**Task:** From the line that contains "SW3: button (3V3, RESET) -> none" through the last line of the data, copy everything exactly and nothing else, omitting the pictures.

_____

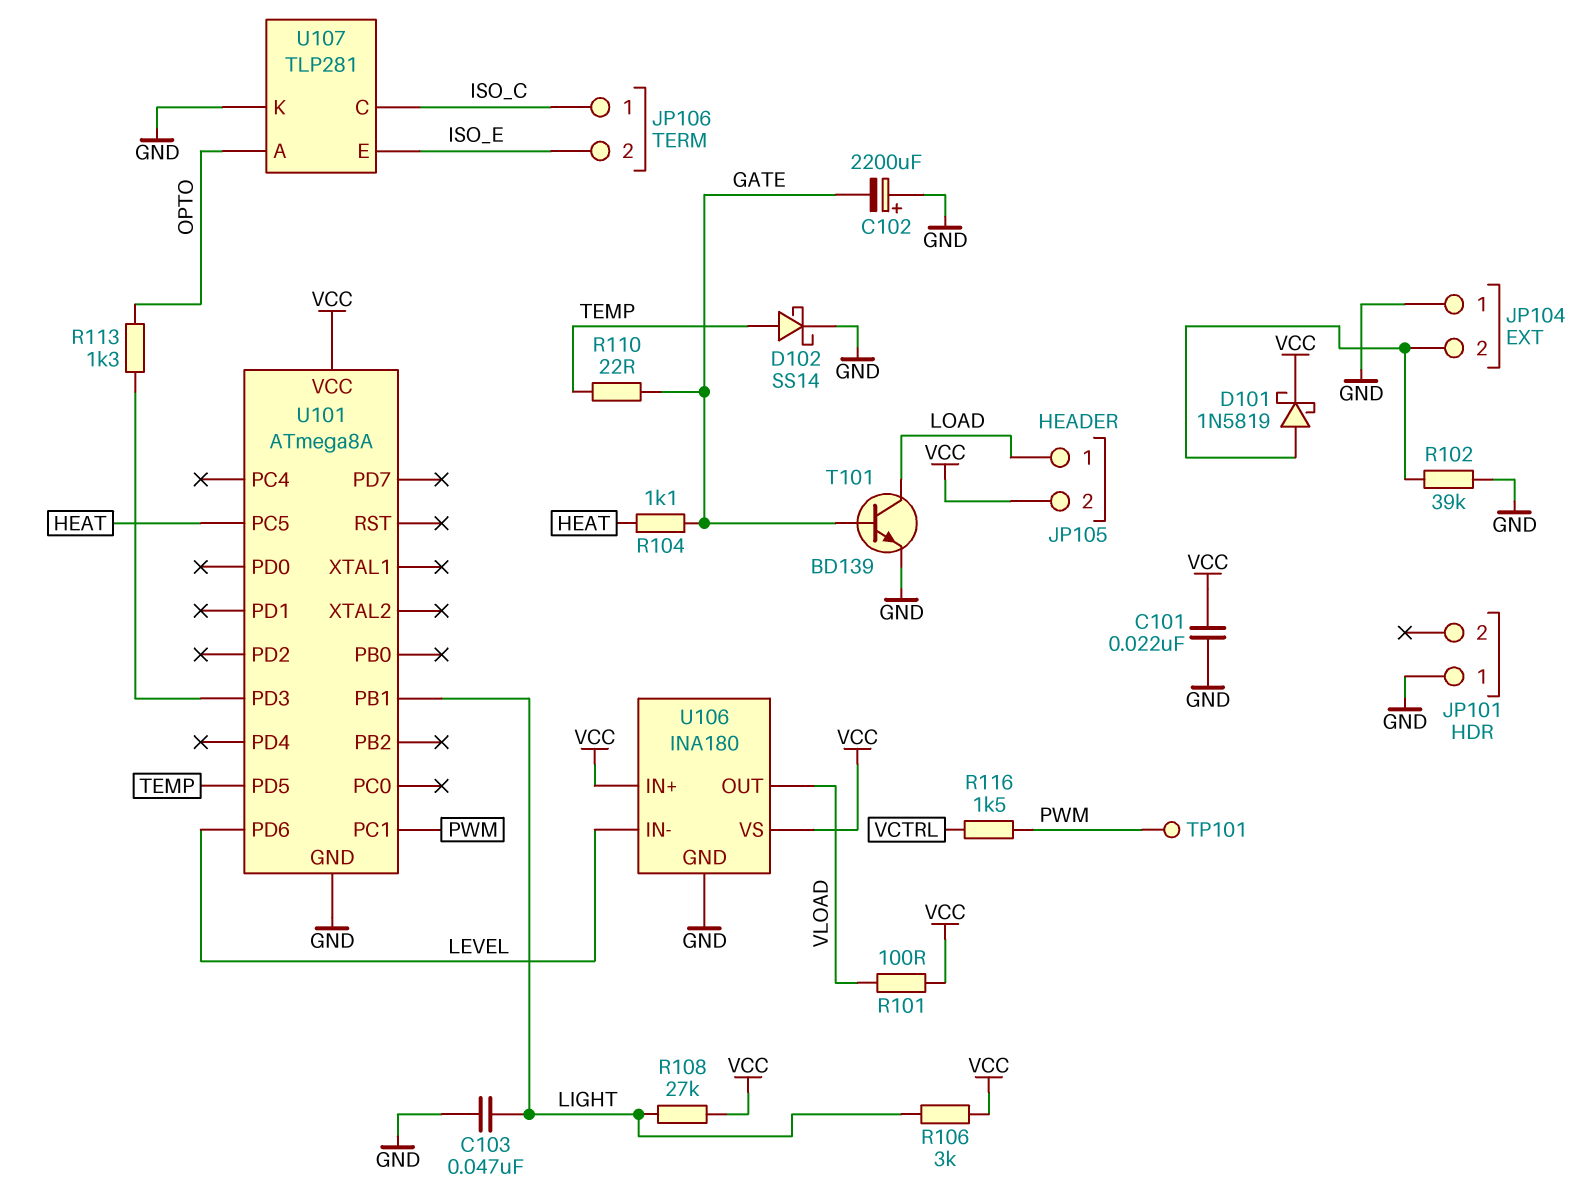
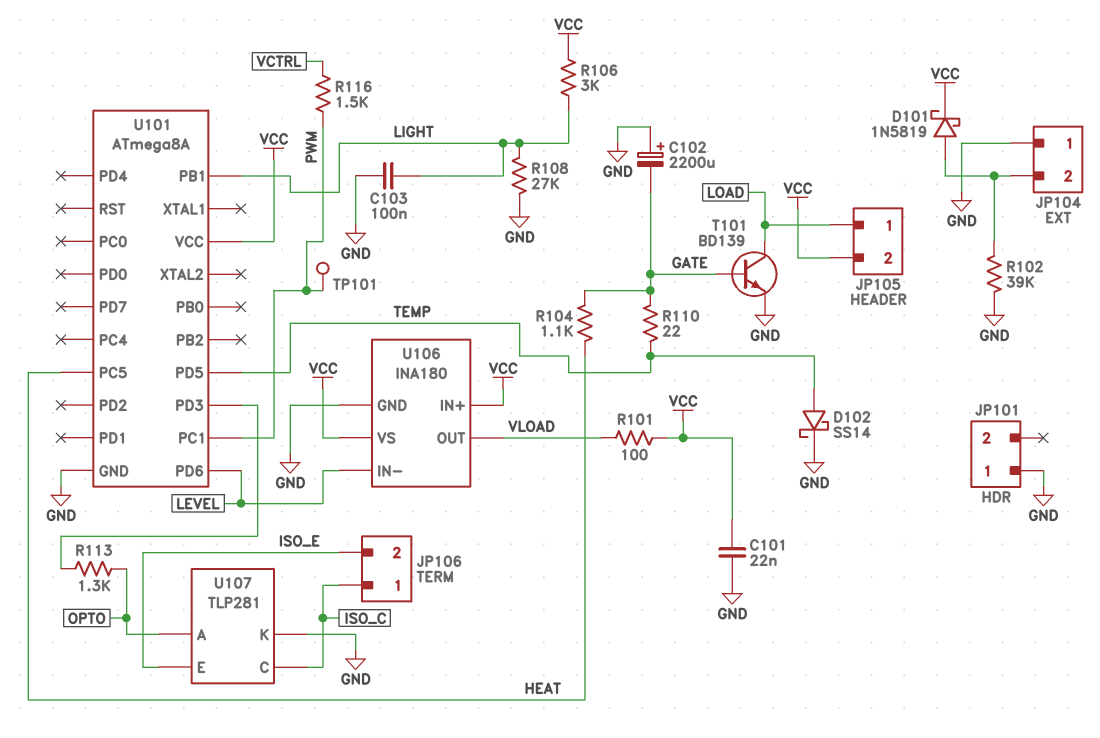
C103: 47nF (GND, LIGHT) -> 100nF (GND, LIGHT)
R108: 27k (LIGHT, VCC) -> 27k (GND, LIGHT)

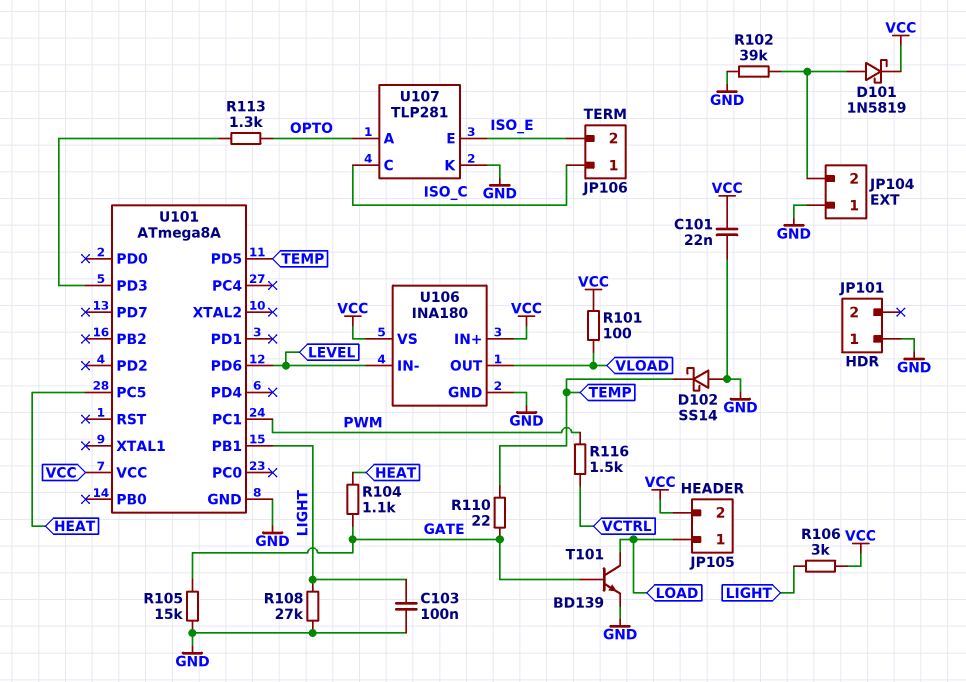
C102: 2200uF (plus GND, minus GATE) -> none
D102: schottky SS14 (A TEMP, K GND) -> schottky SS14 (A GND, K TEMP)
R105: none -> 15k (GATE, GND)
TP101: test point (PWM) -> none

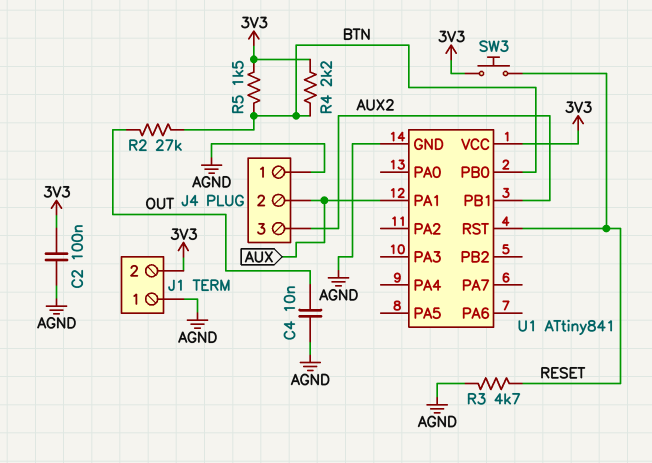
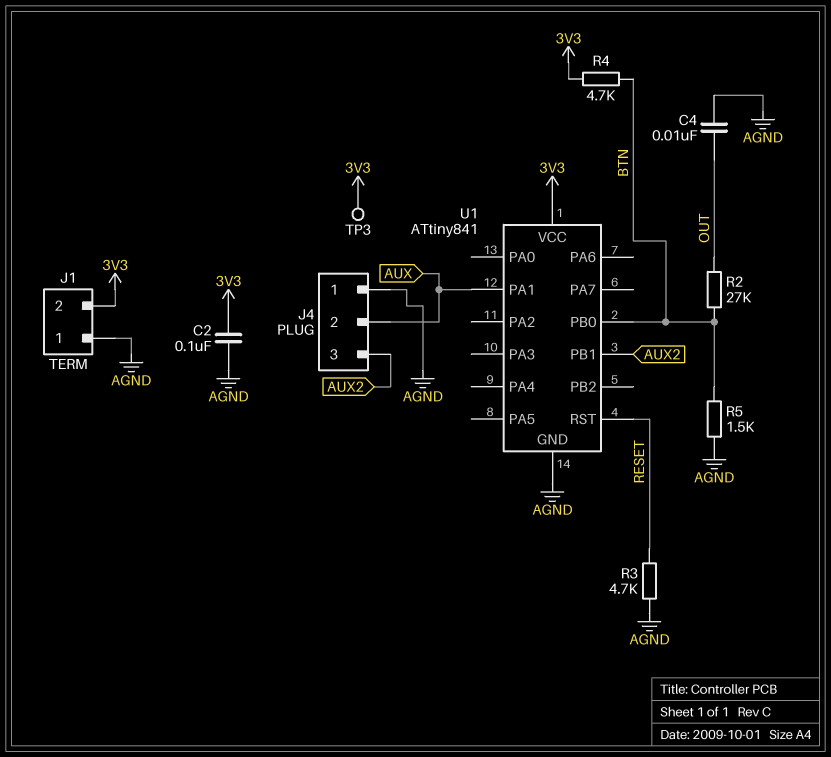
R4: 2.2k (3V3, BTN) -> 4.7k (3V3, BTN)
R5: 1.5k (3V3, BTN) -> 1.5k (AGND, BTN)
SW3: button (3V3, RESET) -> none
TP3: none -> test point (3V3)

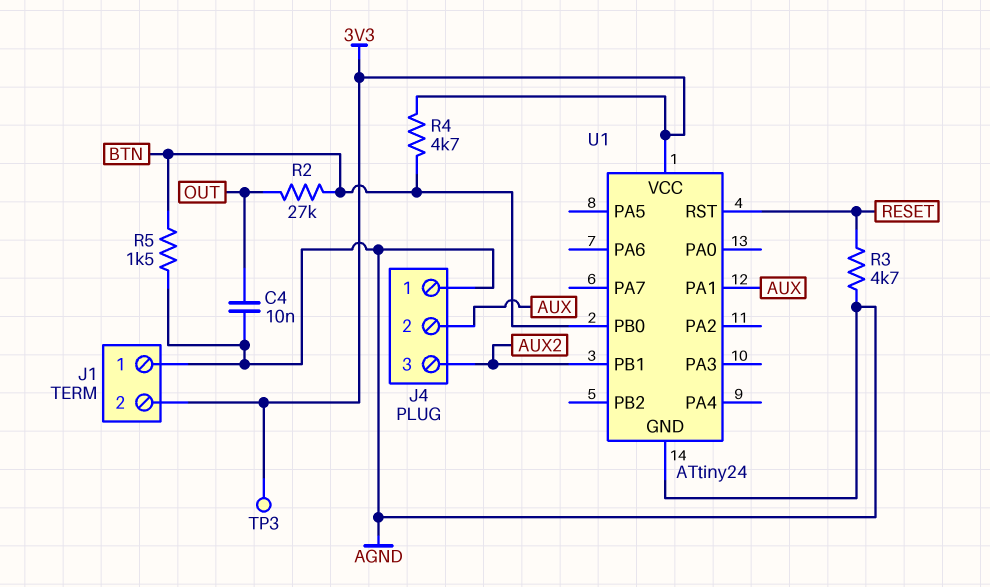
C2: 100nF (3V3, AGND) -> none
U1: ATtiny841 -> ATtiny24

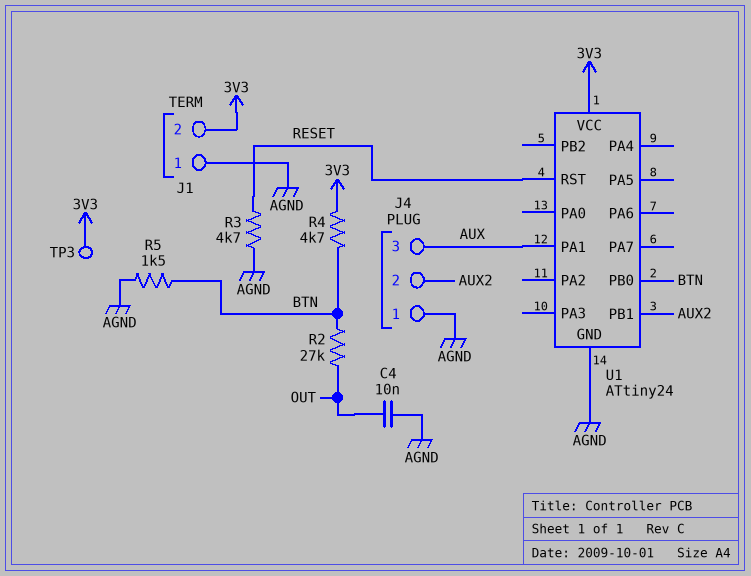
J4 pin 2: AUX -> AUX2
J4 pin 3: AUX2 -> AUX

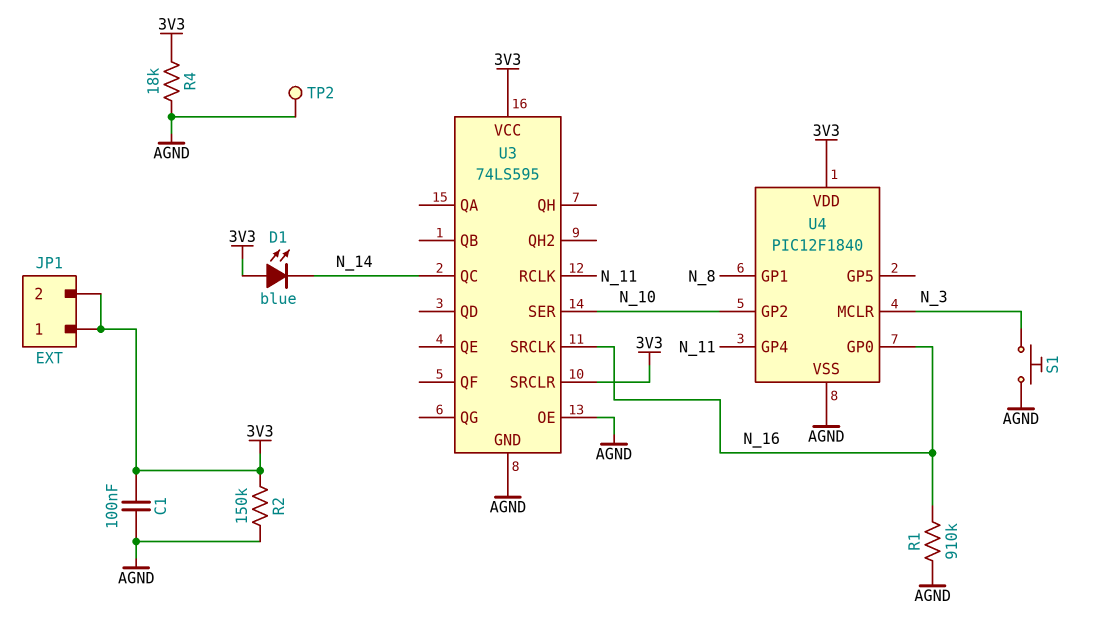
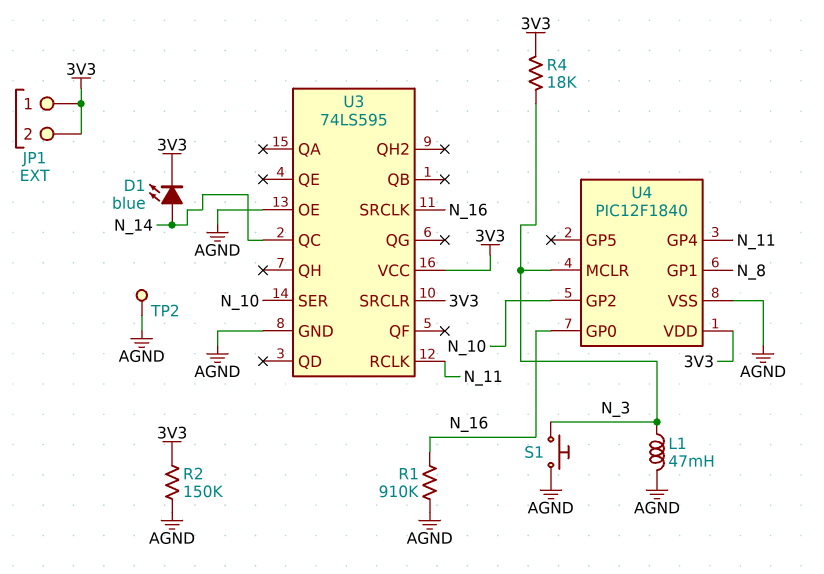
C1: 100nF (3V3, AGND) -> none
D1: LED blue (A 3V3, K N_14) -> LED blue (A N_14, K 3V3)
L1: none -> 47mH (AGND, N_3)
R4: 18k (3V3, AGND) -> 18k (3V3, N_3)

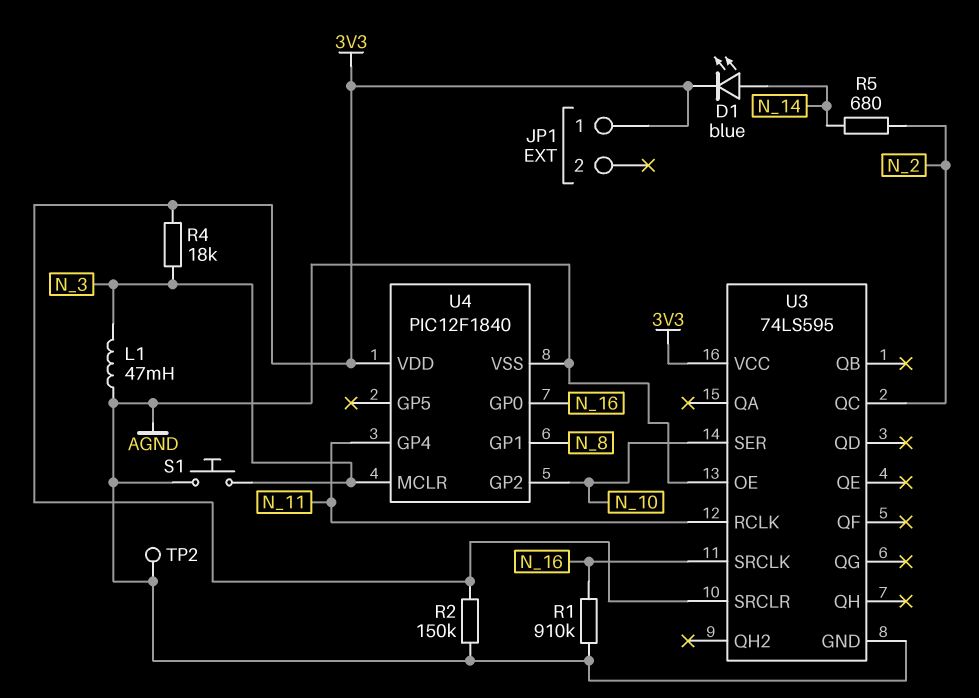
JP1 pin 2: 3V3 -> none
R5: none -> 680 (N_2, N_14)
U3 pin QC: N_14 -> N_2

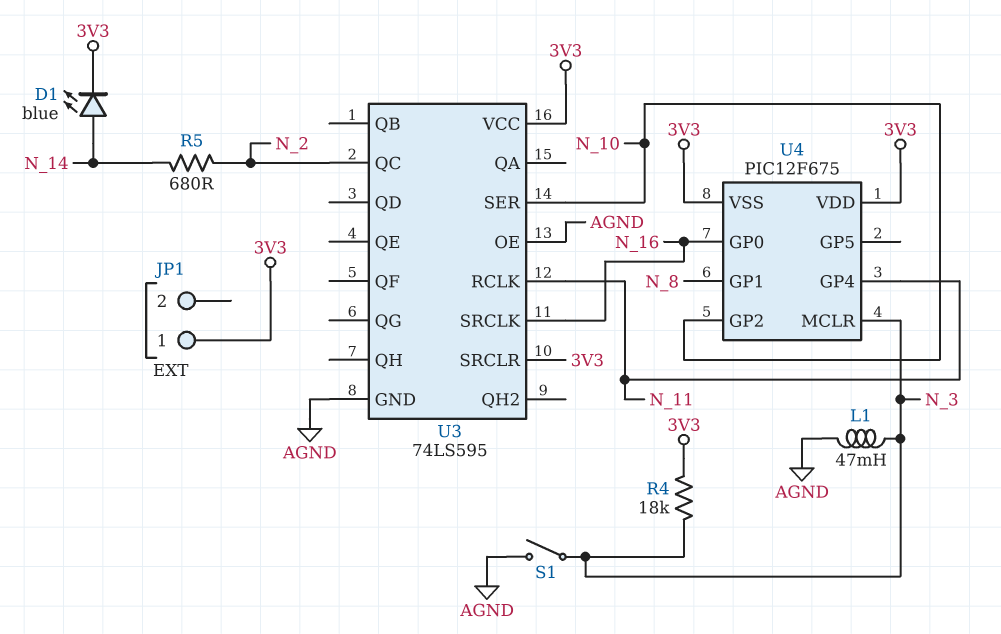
R1: 910k (AGND, N_16) -> none
R2: 150k (3V3, AGND) -> none
S1: button (AGND, N_3) -> switch (AGND, N_3)
TP2: test point (AGND) -> none
U4: PIC12F1840 -> PIC12F675
U4 pin VSS: AGND -> 3V3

_____

**Written solution:**
SW3: button (3V3, RESET) -> none
TP3: none -> test point (3V3)

C2: 100nF (3V3, AGND) -> none
U1: ATtiny841 -> ATtiny24

J4 pin 2: AUX -> AUX2
J4 pin 3: AUX2 -> AUX

C1: 100nF (3V3, AGND) -> none
D1: LED blue (A 3V3, K N_14) -> LED blue (A N_14, K 3V3)
L1: none -> 47mH (AGND, N_3)
R4: 18k (3V3, AGND) -> 18k (3V3, N_3)

JP1 pin 2: 3V3 -> none
R5: none -> 680 (N_2, N_14)
U3 pin QC: N_14 -> N_2

R1: 910k (AGND, N_16) -> none
R2: 150k (3V3, AGND) -> none
S1: button (AGND, N_3) -> switch (AGND, N_3)
TP2: test point (AGND) -> none
U4: PIC12F1840 -> PIC12F675
U4 pin VSS: AGND -> 3V3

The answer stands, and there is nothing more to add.